## Available data
*** Begin section ***
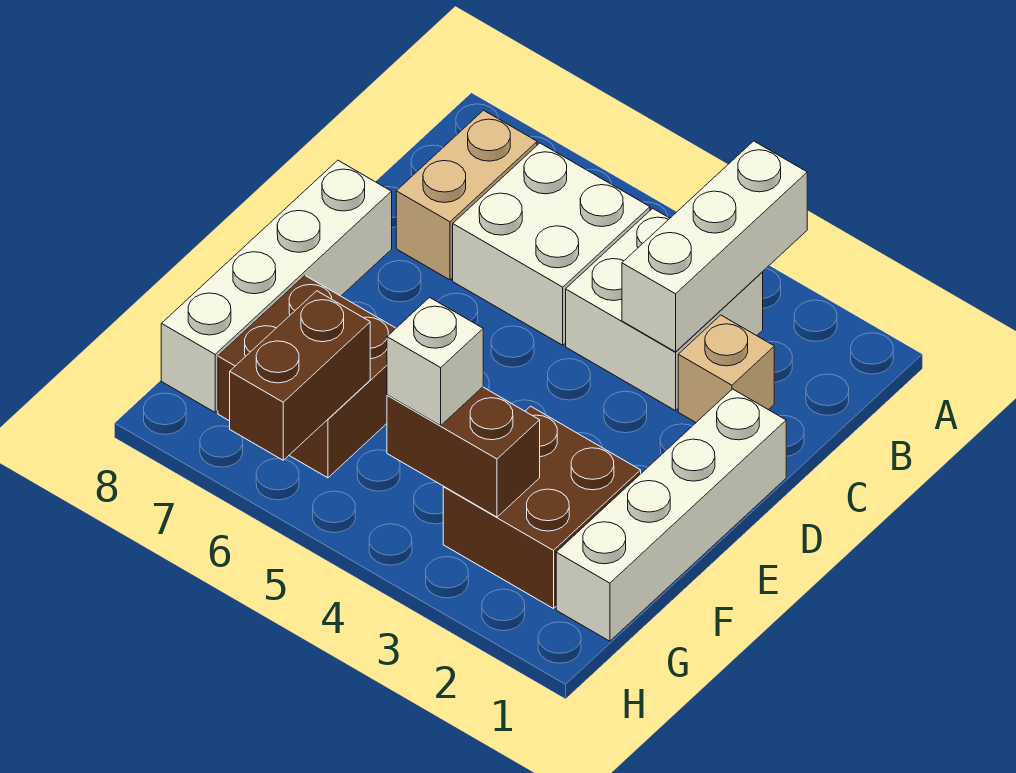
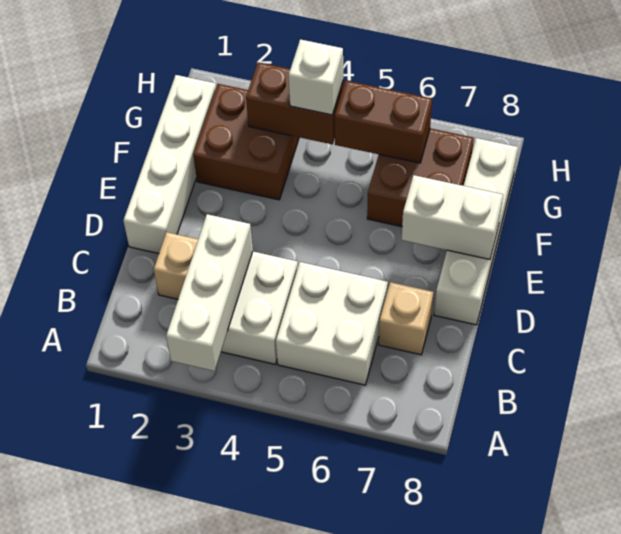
tan brick B7:C7 level 1 -> tan brick C7 level 1
none -> white brick E7:E8 level 2
brown brick G6:H6 level 2 -> brown brick G5:G6 level 2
*** End section ***
## What you should do
Only the pictures are to be left out, and all of the data must otherwise be transcribed exactly.

## Answer space
tan brick B7:C7 level 1 -> tan brick C7 level 1
none -> white brick E7:E8 level 2
brown brick G6:H6 level 2 -> brown brick G5:G6 level 2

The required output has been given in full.